> _Problem to solve_:
Pick out each line of the LilyPond source below that contains the string "tuplet", and copy those lines unchanged.

* Begin Data shown *

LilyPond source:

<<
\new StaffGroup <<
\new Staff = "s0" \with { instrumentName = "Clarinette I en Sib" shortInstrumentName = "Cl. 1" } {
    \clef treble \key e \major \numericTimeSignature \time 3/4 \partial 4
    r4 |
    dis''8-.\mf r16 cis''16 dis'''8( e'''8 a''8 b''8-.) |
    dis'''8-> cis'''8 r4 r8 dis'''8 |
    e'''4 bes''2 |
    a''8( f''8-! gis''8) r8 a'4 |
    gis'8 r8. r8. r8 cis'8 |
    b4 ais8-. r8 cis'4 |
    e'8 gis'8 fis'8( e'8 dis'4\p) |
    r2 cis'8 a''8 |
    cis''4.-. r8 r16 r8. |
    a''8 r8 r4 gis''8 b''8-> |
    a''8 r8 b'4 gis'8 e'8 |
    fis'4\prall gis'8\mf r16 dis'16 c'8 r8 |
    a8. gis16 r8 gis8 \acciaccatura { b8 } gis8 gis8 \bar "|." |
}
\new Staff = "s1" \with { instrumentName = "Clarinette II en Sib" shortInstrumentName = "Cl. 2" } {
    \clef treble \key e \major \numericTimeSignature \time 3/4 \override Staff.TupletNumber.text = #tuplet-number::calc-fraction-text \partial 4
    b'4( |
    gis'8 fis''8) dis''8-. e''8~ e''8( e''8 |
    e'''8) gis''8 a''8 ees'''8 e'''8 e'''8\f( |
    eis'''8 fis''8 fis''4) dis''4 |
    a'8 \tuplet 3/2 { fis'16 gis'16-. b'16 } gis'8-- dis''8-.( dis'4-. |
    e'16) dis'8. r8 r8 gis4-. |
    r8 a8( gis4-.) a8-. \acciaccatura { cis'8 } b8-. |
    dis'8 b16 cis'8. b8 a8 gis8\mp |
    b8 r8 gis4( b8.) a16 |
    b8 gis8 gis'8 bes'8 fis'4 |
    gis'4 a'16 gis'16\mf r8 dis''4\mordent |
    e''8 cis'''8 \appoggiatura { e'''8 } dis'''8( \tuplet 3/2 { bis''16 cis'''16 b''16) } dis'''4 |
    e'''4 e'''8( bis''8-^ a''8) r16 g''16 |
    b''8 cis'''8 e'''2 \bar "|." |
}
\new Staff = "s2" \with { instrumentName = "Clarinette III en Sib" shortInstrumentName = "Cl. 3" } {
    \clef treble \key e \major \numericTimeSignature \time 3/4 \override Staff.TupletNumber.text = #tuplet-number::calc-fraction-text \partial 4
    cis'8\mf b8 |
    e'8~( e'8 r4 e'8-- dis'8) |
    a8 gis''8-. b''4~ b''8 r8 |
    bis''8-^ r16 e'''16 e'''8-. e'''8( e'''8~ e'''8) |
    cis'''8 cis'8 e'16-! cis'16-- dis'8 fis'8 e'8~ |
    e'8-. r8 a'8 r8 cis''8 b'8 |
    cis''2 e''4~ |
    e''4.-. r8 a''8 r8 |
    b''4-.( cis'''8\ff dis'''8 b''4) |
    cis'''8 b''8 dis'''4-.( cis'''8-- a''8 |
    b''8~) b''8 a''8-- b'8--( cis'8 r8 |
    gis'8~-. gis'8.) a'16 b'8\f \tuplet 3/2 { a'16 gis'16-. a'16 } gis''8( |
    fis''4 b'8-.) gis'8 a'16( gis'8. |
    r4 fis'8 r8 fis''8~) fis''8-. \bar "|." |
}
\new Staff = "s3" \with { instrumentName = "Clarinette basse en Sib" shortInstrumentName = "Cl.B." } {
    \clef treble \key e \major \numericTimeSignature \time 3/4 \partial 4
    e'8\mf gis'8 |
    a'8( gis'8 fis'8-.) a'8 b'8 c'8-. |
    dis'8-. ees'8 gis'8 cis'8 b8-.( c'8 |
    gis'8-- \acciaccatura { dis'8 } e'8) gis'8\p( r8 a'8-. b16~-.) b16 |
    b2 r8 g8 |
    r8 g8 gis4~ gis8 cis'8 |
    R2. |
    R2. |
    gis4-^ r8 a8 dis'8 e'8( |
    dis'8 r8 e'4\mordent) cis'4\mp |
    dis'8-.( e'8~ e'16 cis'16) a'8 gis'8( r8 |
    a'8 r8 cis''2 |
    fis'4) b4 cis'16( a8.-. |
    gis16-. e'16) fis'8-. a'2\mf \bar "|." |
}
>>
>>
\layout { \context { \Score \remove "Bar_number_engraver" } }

* End Data shown *

> _Complete response_:
    \clef treble \key e \major \numericTimeSignature \time 3/4 \override Staff.TupletNumber.text = #tuplet-number::calc-fraction-text \partial 4
    a'8 \tuplet 3/2 { fis'16 gis'16-. b'16 } gis'8-- dis''8-.( dis'4-. |
    e''8 cis'''8 \appoggiatura { e'''8 } dis'''8( \tuplet 3/2 { bis''16 cis'''16 b''16) } dis'''4 |
    \clef treble \key e \major \numericTimeSignature \time 3/4 \override Staff.TupletNumber.text = #tuplet-number::calc-fraction-text \partial 4
    gis'8~-. gis'8.) a'16 b'8\f \tuplet 3/2 { a'16 gis'16-. a'16 } gis''8( |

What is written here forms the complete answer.